EXERCISE GOAL
Omit the images and reproduce the rest of the entries exactly.

(Colored object listings)

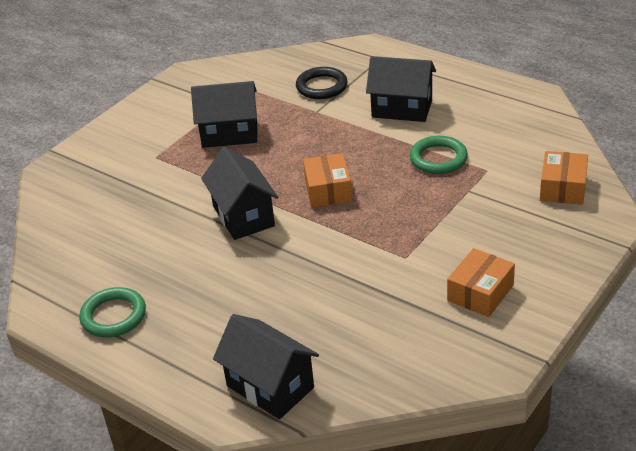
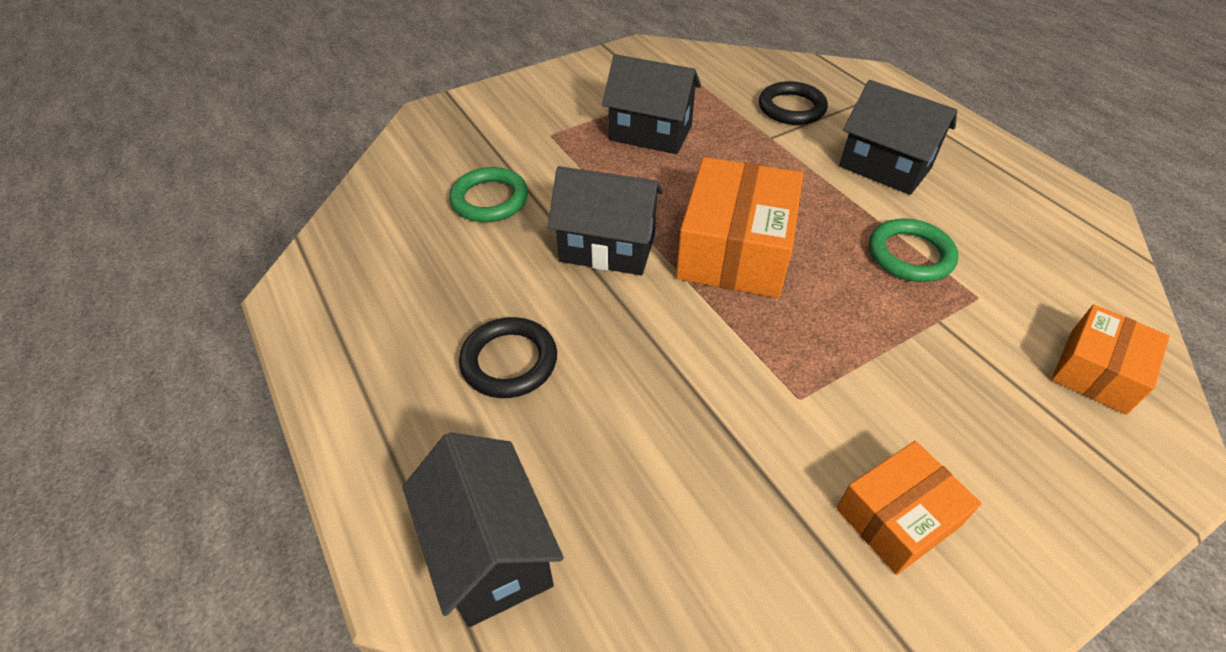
camera: 20 degrees right, 10 degrees up
(113, 316) = (367, 333): green ring -> green ring (489, 199)
(219, 298) = (509, 361): none -> black ring
(243, 216) = (607, 248): black house -> black house turned 75 degrees counterclockwise
(328, 190) = (735, 249): orange box -> orange box, size x1.69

OUTPUT BELOW
camera: 20 degrees right, 10 degrees up
(113, 316) = (367, 333): green ring -> green ring (489, 199)
(219, 298) = (509, 361): none -> black ring
(243, 216) = (607, 248): black house -> black house turned 75 degrees counterclockwise
(328, 190) = (735, 249): orange box -> orange box, size x1.69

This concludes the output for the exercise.